_Goal of the exercise_: Reproduce the listing below exactly, minus its pictures.

_Material provided_:

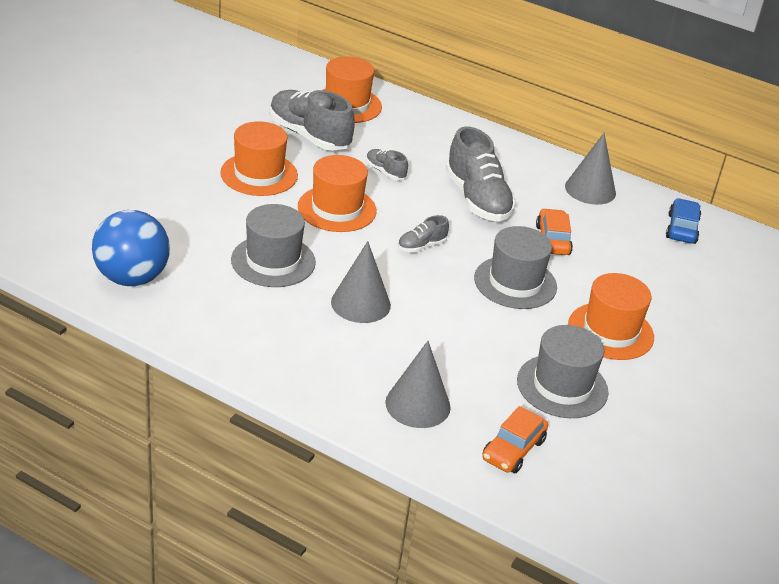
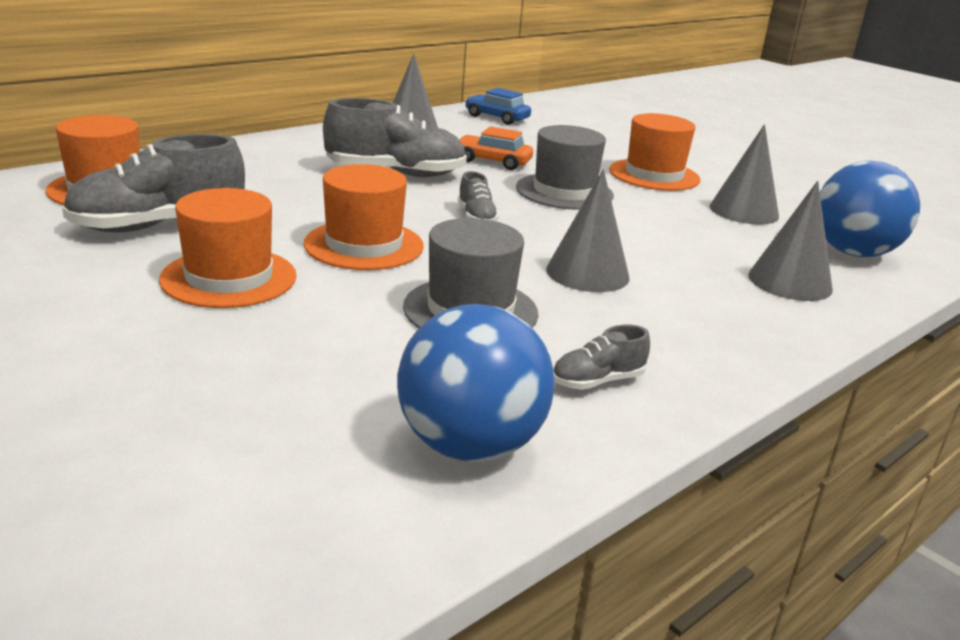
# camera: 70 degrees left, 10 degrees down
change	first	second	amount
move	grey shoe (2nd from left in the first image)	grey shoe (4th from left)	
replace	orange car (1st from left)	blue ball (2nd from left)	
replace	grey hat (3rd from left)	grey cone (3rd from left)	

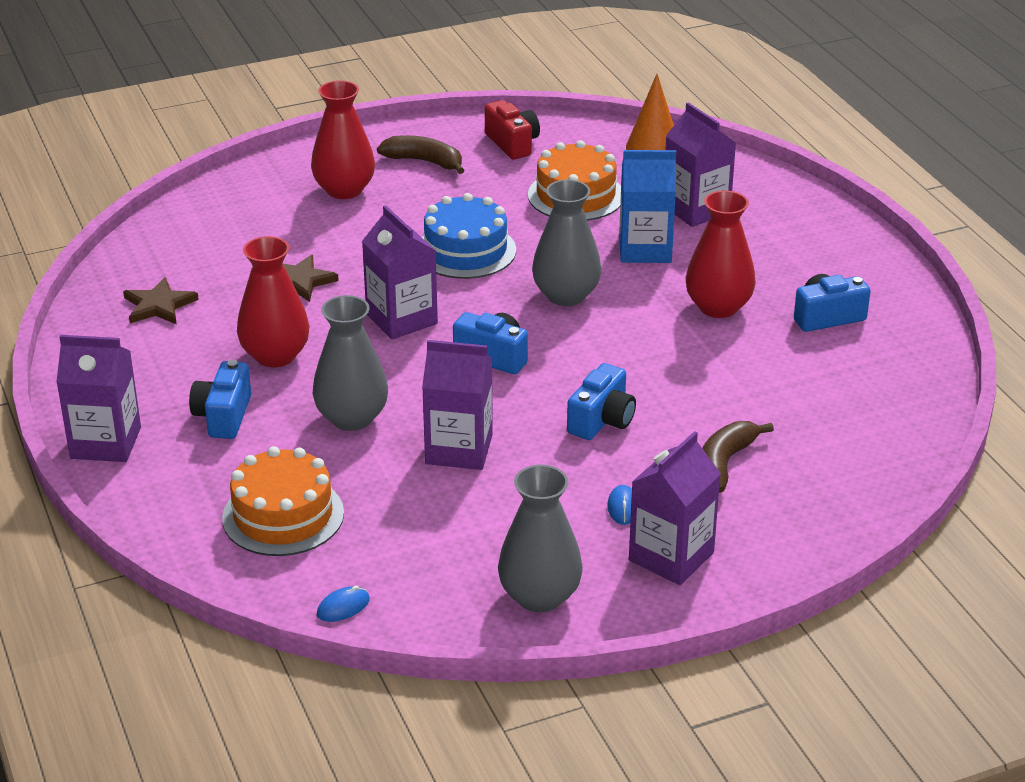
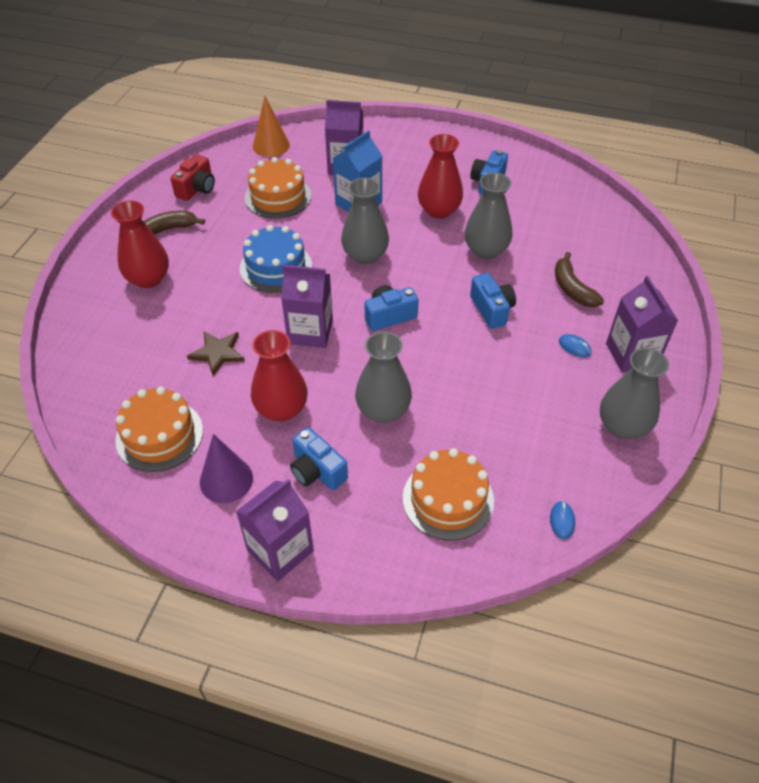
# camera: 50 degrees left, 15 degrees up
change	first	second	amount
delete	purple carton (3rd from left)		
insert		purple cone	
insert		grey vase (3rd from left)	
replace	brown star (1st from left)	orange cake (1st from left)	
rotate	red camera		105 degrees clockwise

_Finished exercise_:
# camera: 70 degrees left, 10 degrees down
change	first	second	amount
move	grey shoe (2nd from left in the first image)	grey shoe (4th from left)	
replace	orange car (1st from left)	blue ball (2nd from left)	
replace	grey hat (3rd from left)	grey cone (3rd from left)	

# camera: 50 degrees left, 15 degrees up
change	first	second	amount
delete	purple carton (3rd from left)		
insert		purple cone	
insert		grey vase (3rd from left)	
replace	brown star (1st from left)	orange cake (1st from left)	
rotate	red camera		105 degrees clockwise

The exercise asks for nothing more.